» PROBLEM TO SOLVE: Say how many of the lines below contain the word "apple"; nothing else belongs in the answer.

Data records

++++++++++++++++++++

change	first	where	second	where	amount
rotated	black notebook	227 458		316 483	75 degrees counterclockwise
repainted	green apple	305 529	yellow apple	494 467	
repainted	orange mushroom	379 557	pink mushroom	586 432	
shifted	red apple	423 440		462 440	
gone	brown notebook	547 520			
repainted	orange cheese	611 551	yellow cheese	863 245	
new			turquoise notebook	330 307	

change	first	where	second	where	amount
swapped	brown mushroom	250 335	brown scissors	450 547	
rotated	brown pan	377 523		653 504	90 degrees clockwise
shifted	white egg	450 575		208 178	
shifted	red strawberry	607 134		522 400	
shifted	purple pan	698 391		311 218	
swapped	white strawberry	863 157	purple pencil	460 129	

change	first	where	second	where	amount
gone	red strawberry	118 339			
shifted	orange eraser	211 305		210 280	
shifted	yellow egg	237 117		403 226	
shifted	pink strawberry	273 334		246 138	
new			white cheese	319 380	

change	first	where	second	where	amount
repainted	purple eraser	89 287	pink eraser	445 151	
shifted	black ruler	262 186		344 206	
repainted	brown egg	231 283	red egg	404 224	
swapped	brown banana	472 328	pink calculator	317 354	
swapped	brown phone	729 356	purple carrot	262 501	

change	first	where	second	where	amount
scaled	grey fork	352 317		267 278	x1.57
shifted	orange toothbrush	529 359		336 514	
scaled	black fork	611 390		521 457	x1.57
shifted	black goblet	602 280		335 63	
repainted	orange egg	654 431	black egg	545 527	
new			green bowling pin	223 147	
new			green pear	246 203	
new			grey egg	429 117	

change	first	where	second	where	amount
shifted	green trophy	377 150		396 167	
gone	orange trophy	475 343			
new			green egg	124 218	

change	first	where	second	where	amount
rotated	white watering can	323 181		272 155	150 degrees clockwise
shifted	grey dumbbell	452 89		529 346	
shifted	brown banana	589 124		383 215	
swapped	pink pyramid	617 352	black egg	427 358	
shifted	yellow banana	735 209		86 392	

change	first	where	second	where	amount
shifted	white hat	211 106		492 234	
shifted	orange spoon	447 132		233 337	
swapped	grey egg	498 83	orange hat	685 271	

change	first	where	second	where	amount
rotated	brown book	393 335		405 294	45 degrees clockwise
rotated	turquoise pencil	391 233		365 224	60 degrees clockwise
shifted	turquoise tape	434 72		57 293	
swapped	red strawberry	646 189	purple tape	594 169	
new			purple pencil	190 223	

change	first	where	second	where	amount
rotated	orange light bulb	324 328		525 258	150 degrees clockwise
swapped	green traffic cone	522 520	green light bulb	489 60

++++++++++++++++++++

» WRITTEN RESPONSE: 2